= PROVIDED INFORMATION =
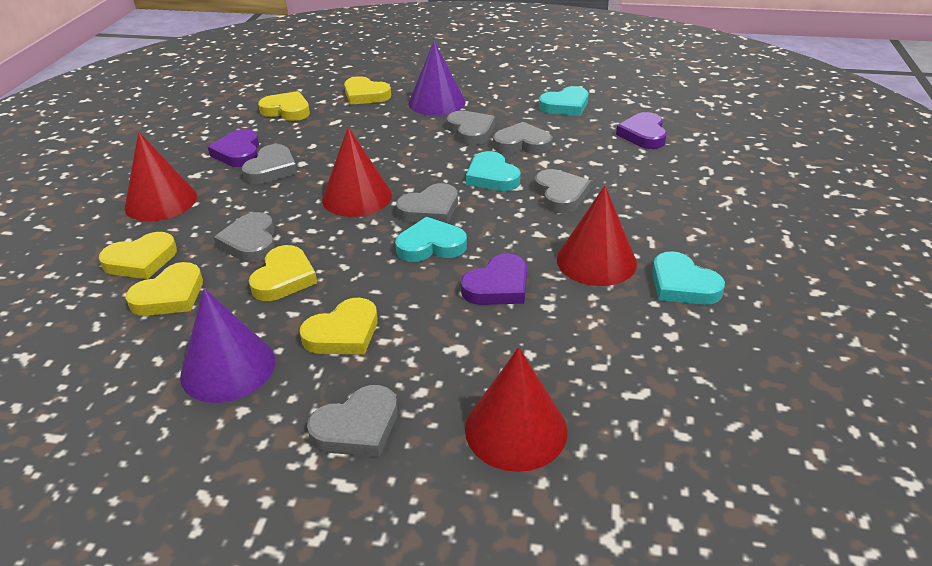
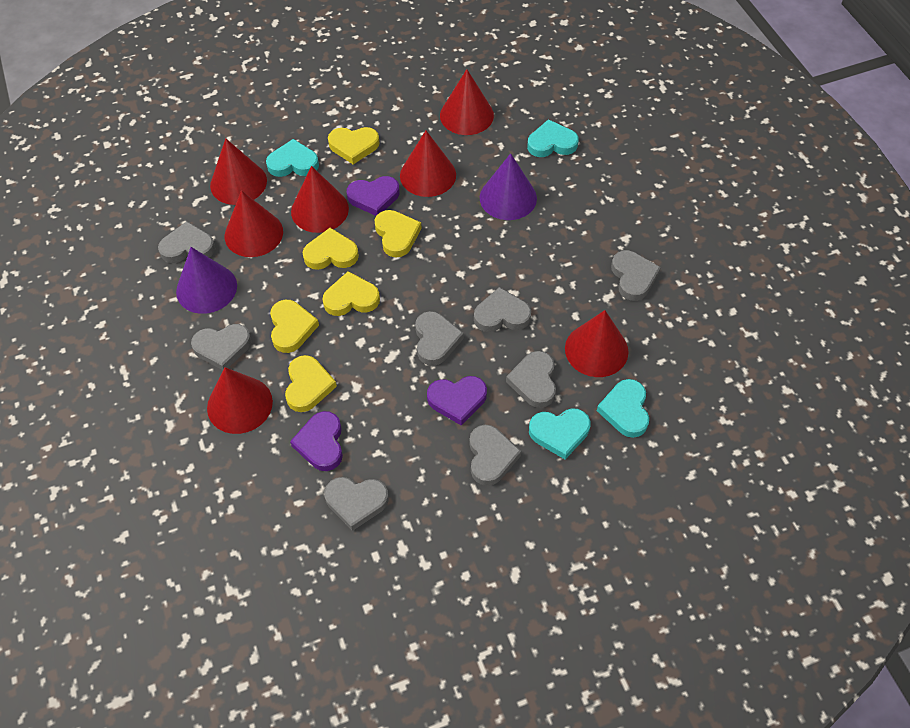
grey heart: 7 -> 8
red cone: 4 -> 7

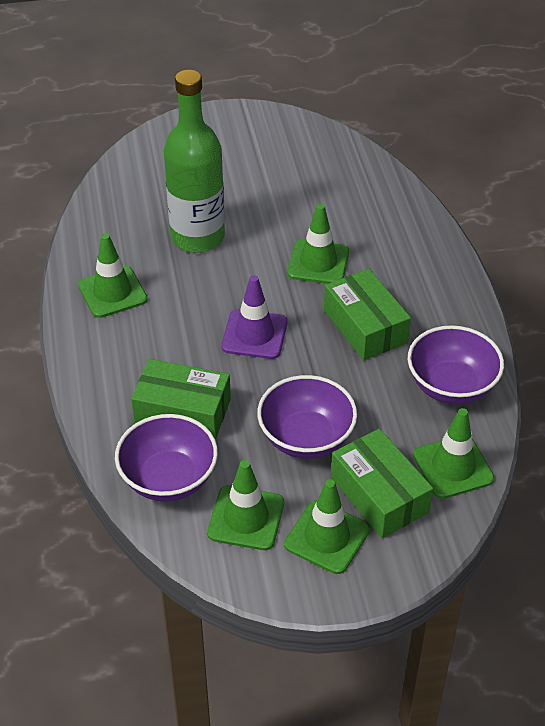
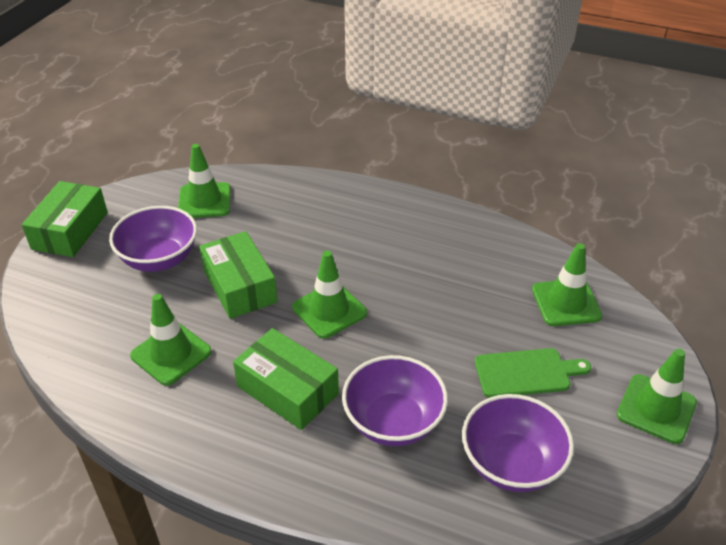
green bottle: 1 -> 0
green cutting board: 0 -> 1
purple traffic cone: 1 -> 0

...

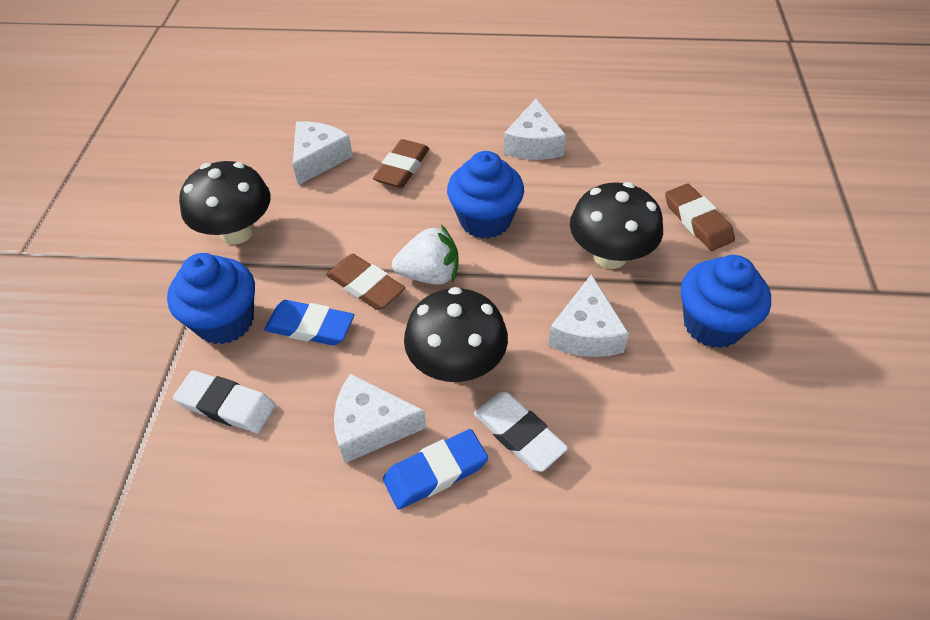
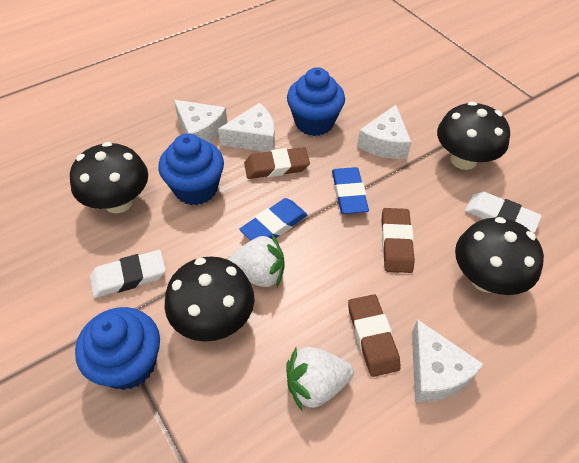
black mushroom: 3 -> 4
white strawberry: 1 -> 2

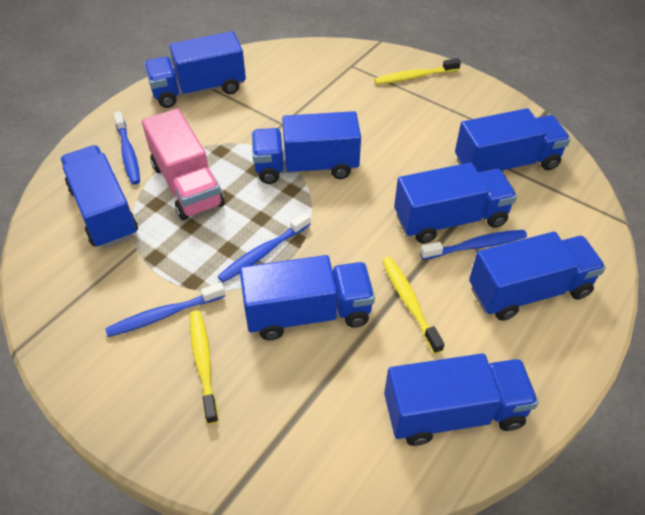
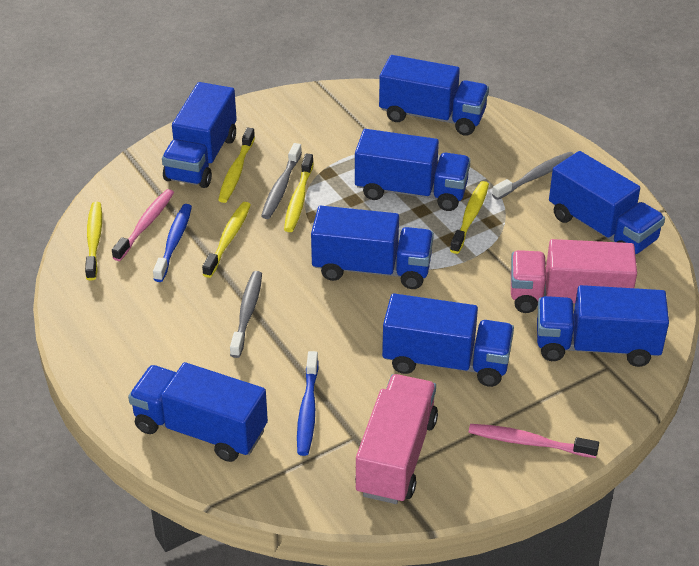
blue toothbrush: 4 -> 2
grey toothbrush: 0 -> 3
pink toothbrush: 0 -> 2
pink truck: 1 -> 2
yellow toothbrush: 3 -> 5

= WORK INSTRUCTION =
From the records above, copy only the lines running from the line holding "white strawberry: 1 -> 2" through the line holding "yellow toothbrush: 3 -> 5", with no pictures.

= RESULT OF THE EXERCISE =
white strawberry: 1 -> 2

blue toothbrush: 4 -> 2
grey toothbrush: 0 -> 3
pink toothbrush: 0 -> 2
pink truck: 1 -> 2
yellow toothbrush: 3 -> 5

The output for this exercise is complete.